> **WORK INSTRUCTIONS**
Your answer must be the exact lines from the one holding "black brick F7" through the final line of the records below, both included, and nothing more.

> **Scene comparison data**
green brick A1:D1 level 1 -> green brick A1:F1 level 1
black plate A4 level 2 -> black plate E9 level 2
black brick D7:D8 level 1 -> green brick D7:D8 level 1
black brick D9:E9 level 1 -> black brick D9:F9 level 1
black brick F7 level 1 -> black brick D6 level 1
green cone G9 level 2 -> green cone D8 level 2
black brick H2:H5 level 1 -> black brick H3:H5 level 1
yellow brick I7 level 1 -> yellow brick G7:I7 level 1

> **RESULT FOR THIS TASK**
black brick F7 level 1 -> black brick D6 level 1
green cone G9 level 2 -> green cone D8 level 2
black brick H2:H5 level 1 -> black brick H3:H5 level 1
yellow brick I7 level 1 -> yellow brick G7:I7 level 1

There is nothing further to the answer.